== Segment start ==

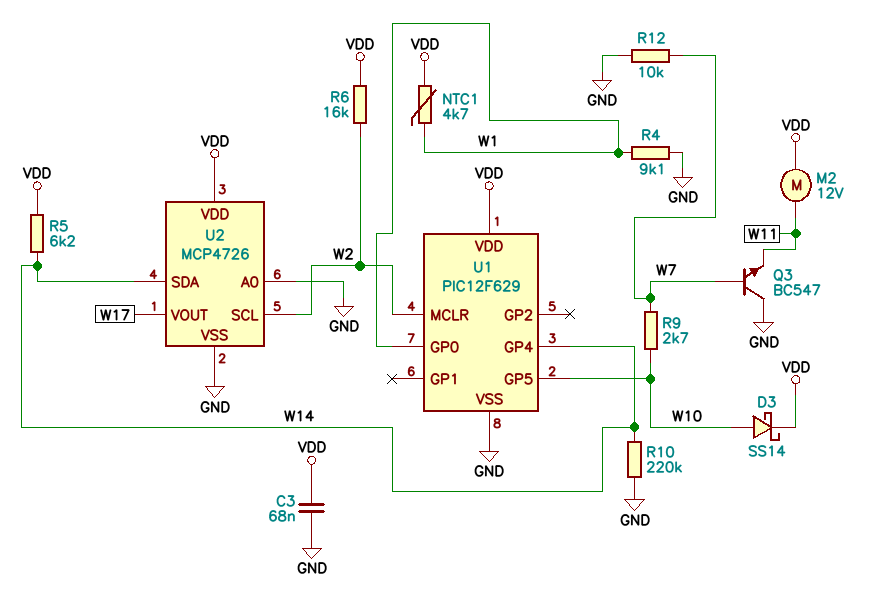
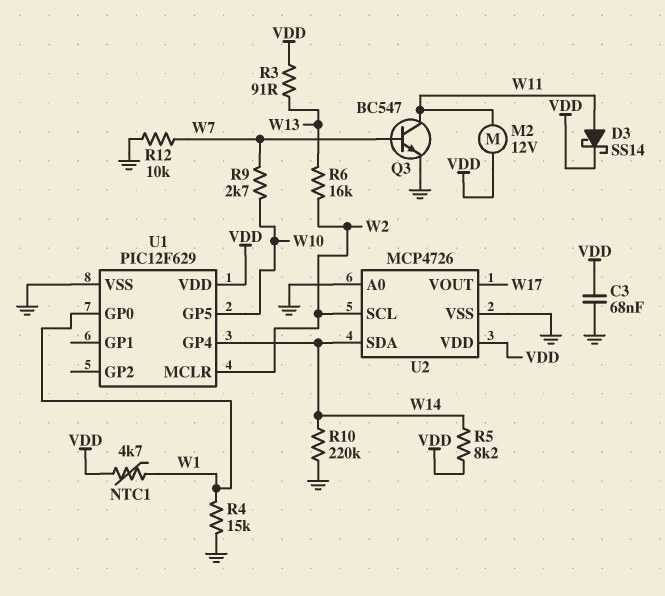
D3: schottky SS14 (A W10, K VDD) -> schottky SS14 (A W11, K VDD)
Q3: NPN BC547 (B W7, C GND, E W11) -> NPN BC547 (B W7, C W11, E GND)
R3: none -> 91 (VDD, W13)
R4: 9.1k (GND, W1) -> 15k (GND, W1)
R5: 6.2k (VDD, W14) -> 8.2k (VDD, W14)
R6: 16k (VDD, W2) -> 16k (W2, W13)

== Segment end ==

▸ TASK DESCRIPTION
Print all of the data exactly, and do not carry over any pictures.

▸ RESULT FOR THIS TASK
D3: schottky SS14 (A W10, K VDD) -> schottky SS14 (A W11, K VDD)
Q3: NPN BC547 (B W7, C GND, E W11) -> NPN BC547 (B W7, C W11, E GND)
R3: none -> 91 (VDD, W13)
R4: 9.1k (GND, W1) -> 15k (GND, W1)
R5: 6.2k (VDD, W14) -> 8.2k (VDD, W14)
R6: 16k (VDD, W2) -> 16k (W2, W13)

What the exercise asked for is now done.